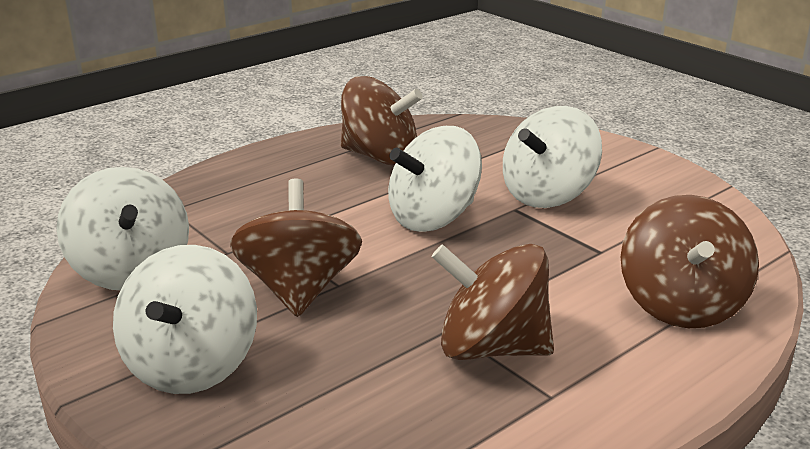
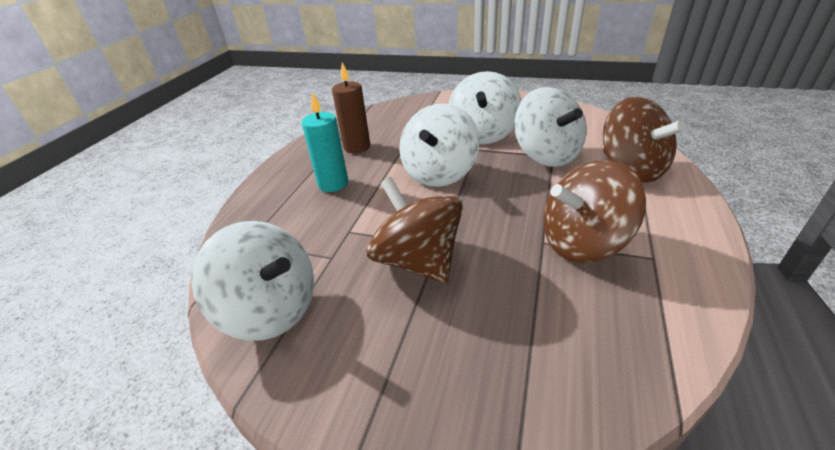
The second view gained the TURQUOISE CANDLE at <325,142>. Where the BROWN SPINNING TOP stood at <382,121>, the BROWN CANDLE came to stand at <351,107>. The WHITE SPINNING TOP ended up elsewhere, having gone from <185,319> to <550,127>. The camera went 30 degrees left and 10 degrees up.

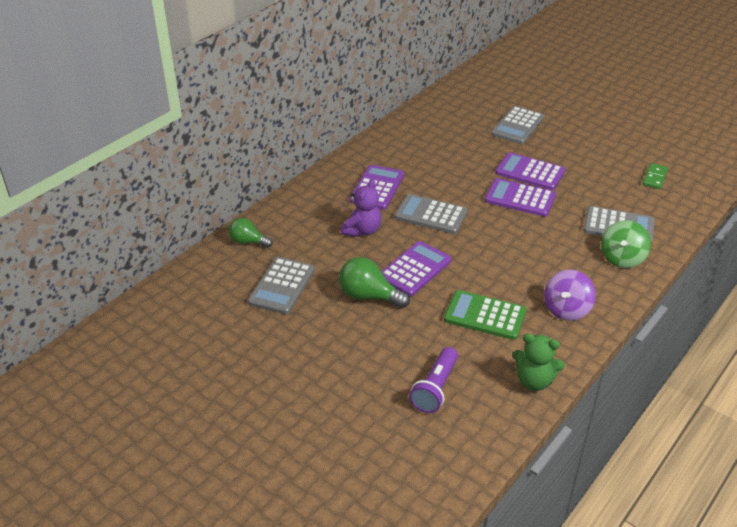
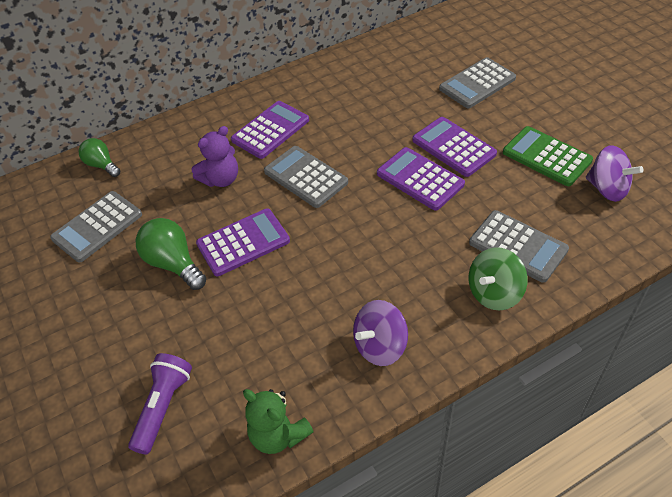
The PURPLE FLASHLIGHT at <433,380> ended up facing another way, 150 degrees clockwise from before. The GREEN CALCULATOR ended up elsewhere, having gone from <485,315> to <548,156>. Where the GREEN DOMINO stood at <655,176>, the PURPLE SPINNING TOP came to stand at <614,173>. The camera went 25 degrees right and 10 degrees up.

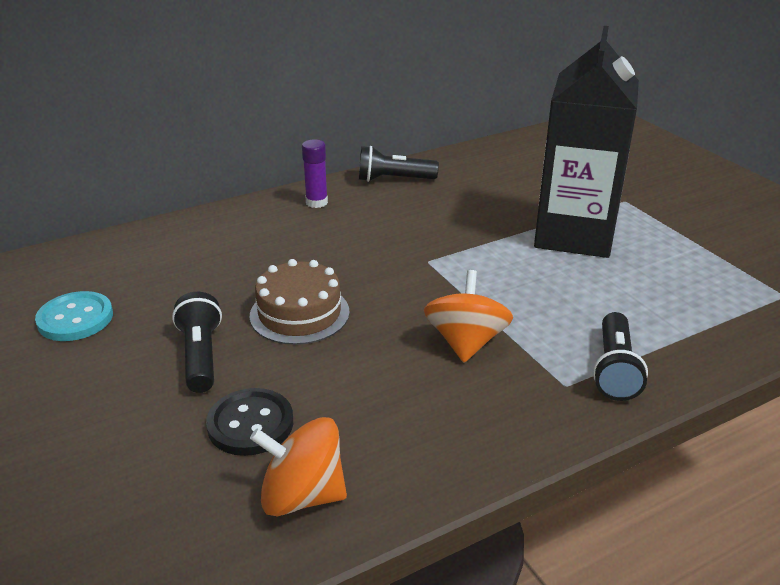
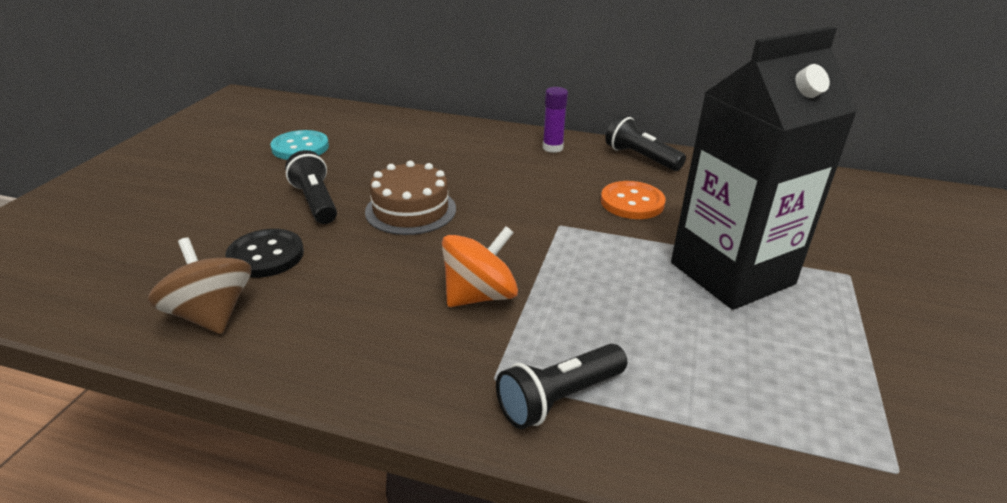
What was the ORANGE SPINNING TOP at <298,466> turned into the BROWN SPINNING TOP at <199,286>. The BLACK FLASHLIGHT at <197,342> ended up facing another way, 60 degrees counterclockwise from before. The second view gained the ORANGE BUTTON at <633,200>. The camera went 45 degrees right and 0 degrees up.

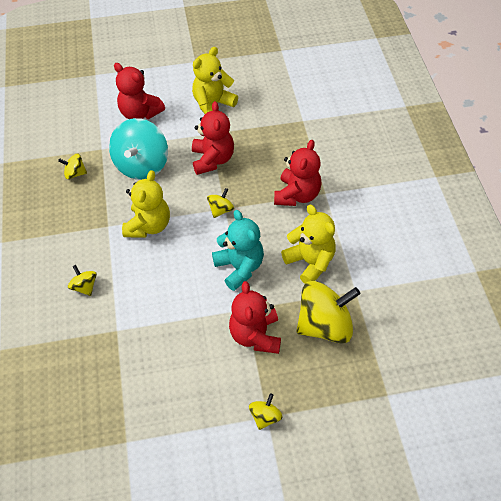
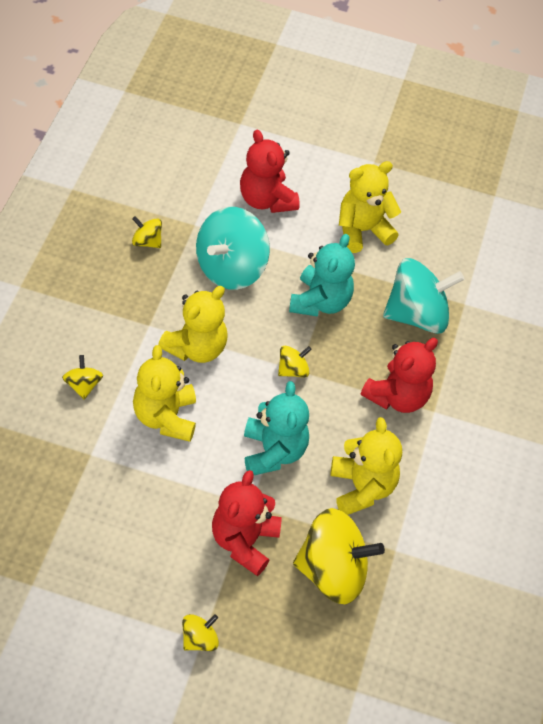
The second view gained the YELLOW TEDDY BEAR at <164,393>. What was the RED TEDDY BEAR at <213,138> turned into the TURQUOISE TEDDY BEAR at <322,275>. The second view gained the TURQUOISE SPINNING TOP at <423,296>. The camera went 20 degrees right and 0 degrees up.

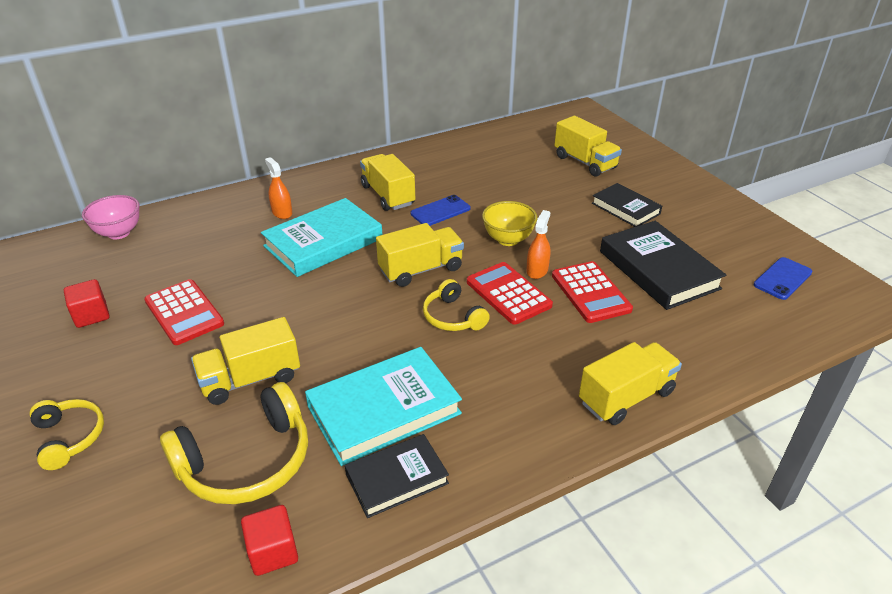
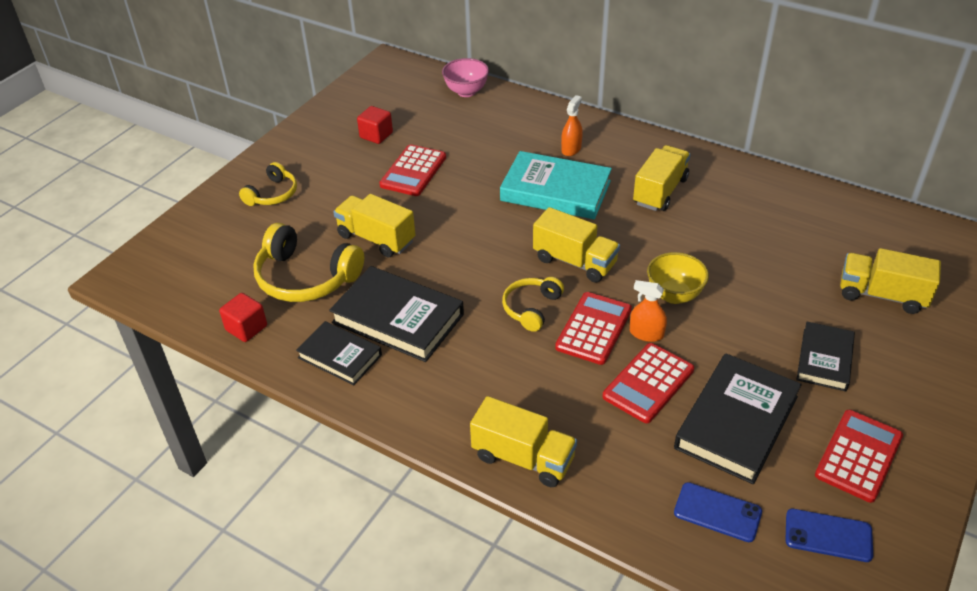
What was the TURQUOISE BOOK at <383,406> turned into the BLACK BOOK at <396,314>. The ORANGE SPRAY BOTTLE at <538,244> ended up facing another way, 150 degrees counterclockwise from before. The BLUE PHONE ended up elsewhere, having gone from <441,210> to <718,512>. The second view gained the RED CALCULATOR at <859,456>. The YELLOW TRUCK at <588,146> ended up facing another way, 90 degrees clockwise from before. The camera went 60 degrees right and 5 degrees up.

- - -

▶ _WORK REQUIRED_
The string to find is "BROWN"; copy every line of the listing that has it.

▶ _THE ANSWER_
The second view gained the TURQUOISE CANDLE at <325,142>. Where the BROWN SPINNING TOP stood at <382,121>, the BROWN CANDLE came to stand at <351,107>. The WHITE SPINNING TOP ended up elsewhere, having gone from <185,319> to <550,127>. The camera went 30 degrees left and 10 degrees up.
What was the ORANGE SPINNING TOP at <298,466> turned into the BROWN SPINNING TOP at <199,286>. The BLACK FLASHLIGHT at <197,342> ended up facing another way, 60 degrees counterclockwise from before. The second view gained the ORANGE BUTTON at <633,200>. The camera went 45 degrees right and 0 degrees up.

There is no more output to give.